ASSIGNMENT:
Using the records below, copy exactly the part that opens with the line holding "none -> green brick G4:G7 level 1" and closes with the line holding "none -> brown cone I4 level 3", minus the pictures.

* * *

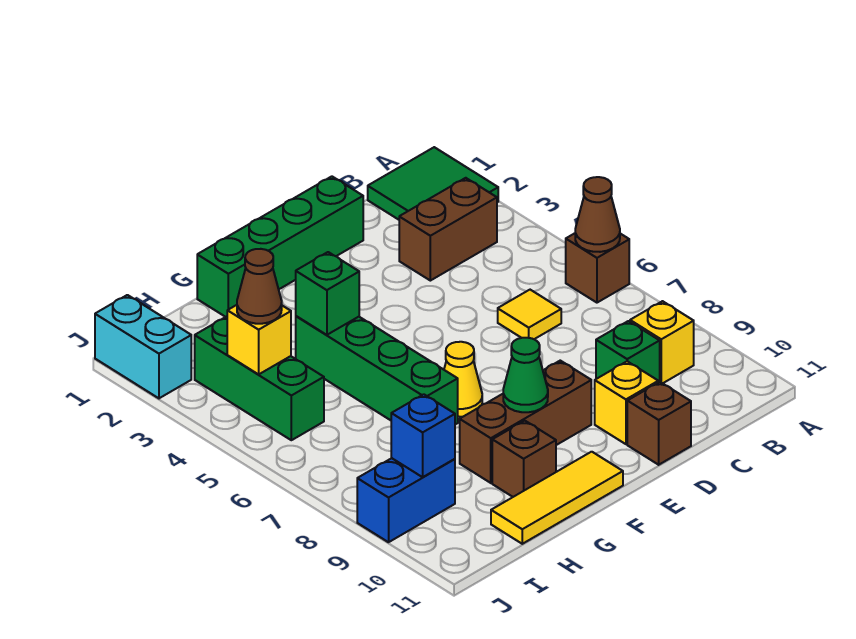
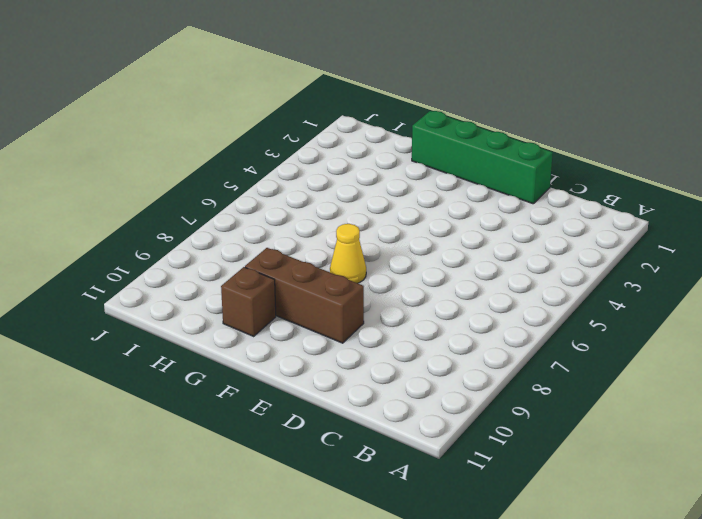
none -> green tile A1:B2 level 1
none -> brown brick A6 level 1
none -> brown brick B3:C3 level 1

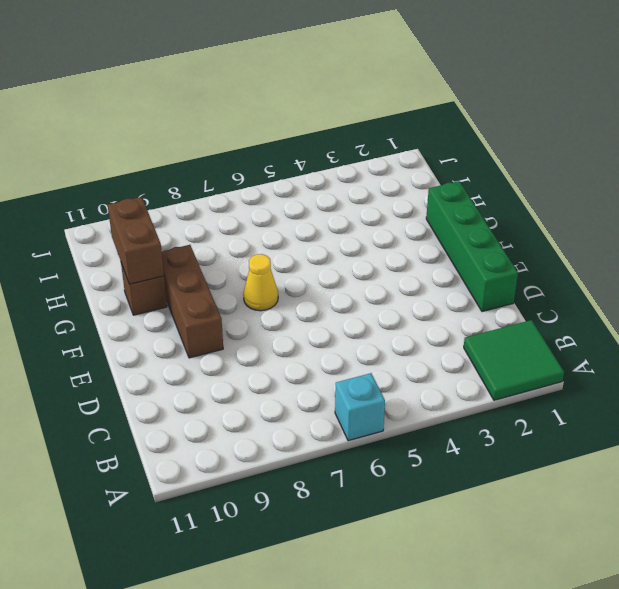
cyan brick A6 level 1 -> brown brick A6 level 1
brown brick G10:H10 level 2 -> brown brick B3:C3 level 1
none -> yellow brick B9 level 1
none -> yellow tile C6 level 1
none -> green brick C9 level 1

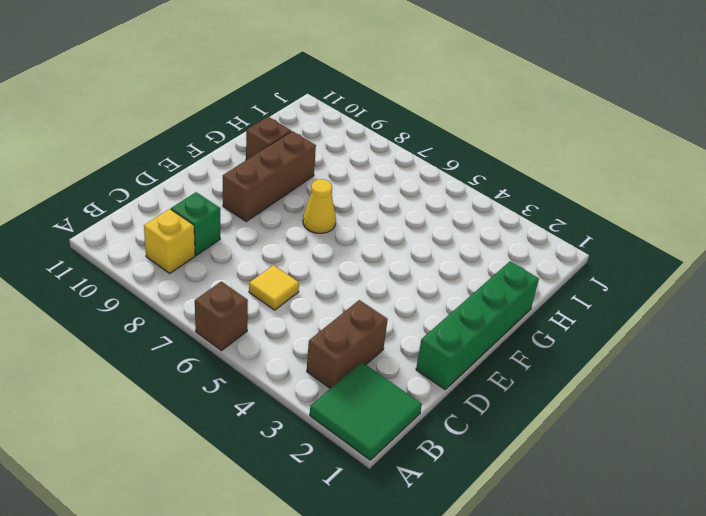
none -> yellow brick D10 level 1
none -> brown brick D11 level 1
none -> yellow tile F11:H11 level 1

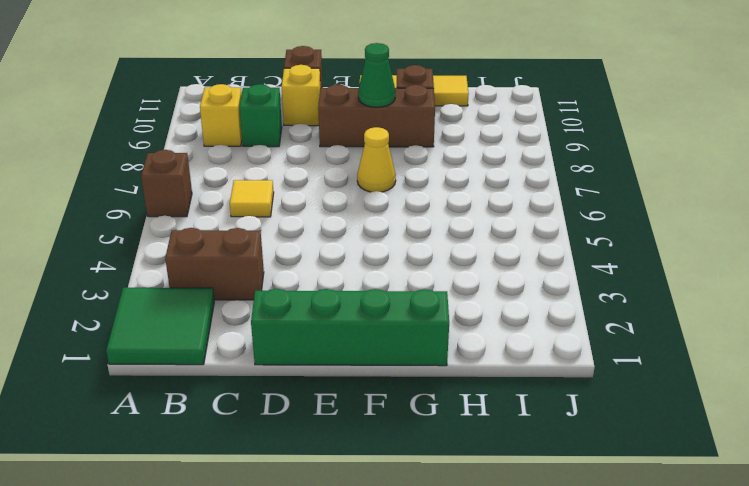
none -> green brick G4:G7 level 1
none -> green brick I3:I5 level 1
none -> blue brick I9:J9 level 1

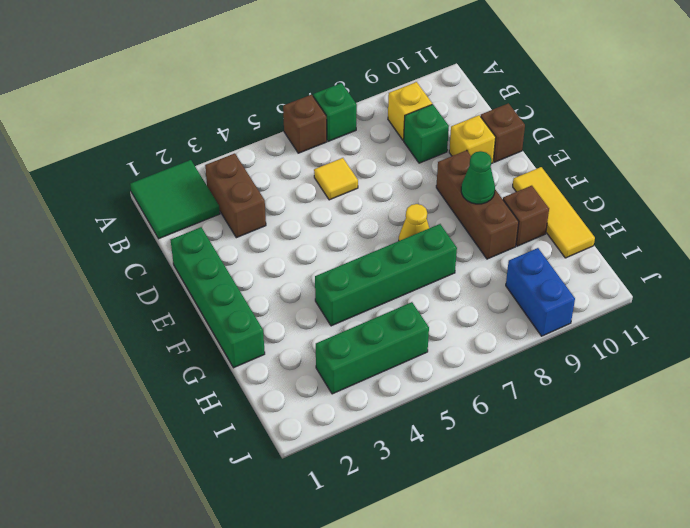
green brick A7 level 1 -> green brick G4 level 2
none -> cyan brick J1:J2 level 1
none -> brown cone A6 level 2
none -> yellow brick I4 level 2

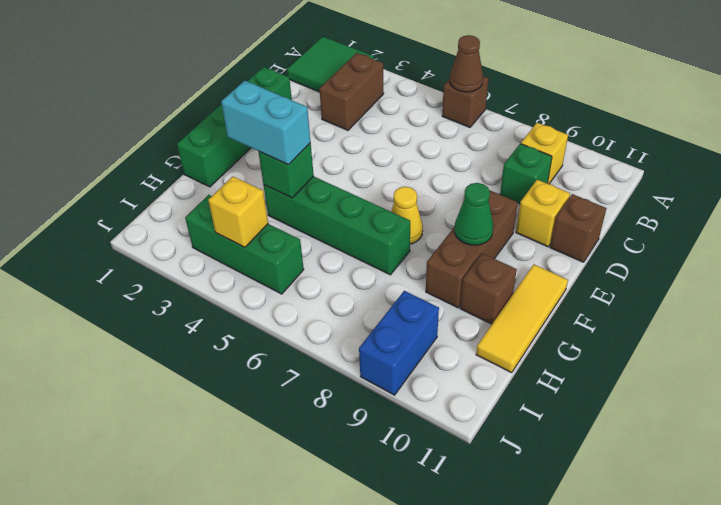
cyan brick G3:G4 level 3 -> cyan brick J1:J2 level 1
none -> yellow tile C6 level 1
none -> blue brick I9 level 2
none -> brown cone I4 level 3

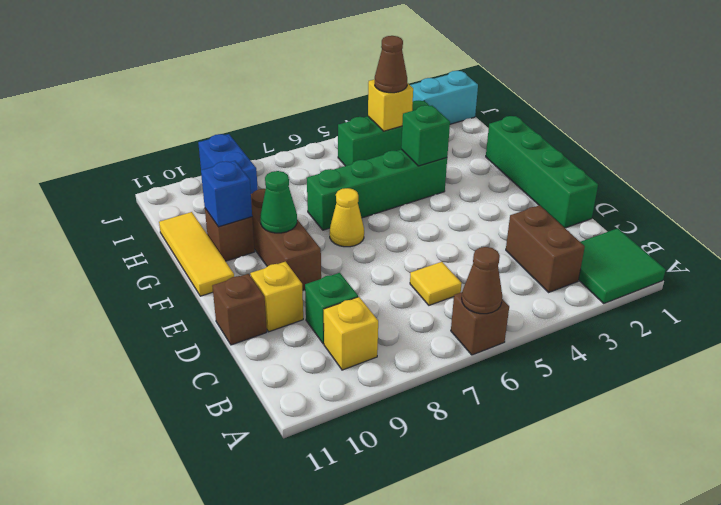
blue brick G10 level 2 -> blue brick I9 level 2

* * *

RESULT:
none -> green brick G4:G7 level 1
none -> green brick I3:I5 level 1
none -> blue brick I9:J9 level 1

green brick A7 level 1 -> green brick G4 level 2
none -> cyan brick J1:J2 level 1
none -> brown cone A6 level 2
none -> yellow brick I4 level 2

cyan brick G3:G4 level 3 -> cyan brick J1:J2 level 1
none -> yellow tile C6 level 1
none -> blue brick I9 level 2
none -> brown cone I4 level 3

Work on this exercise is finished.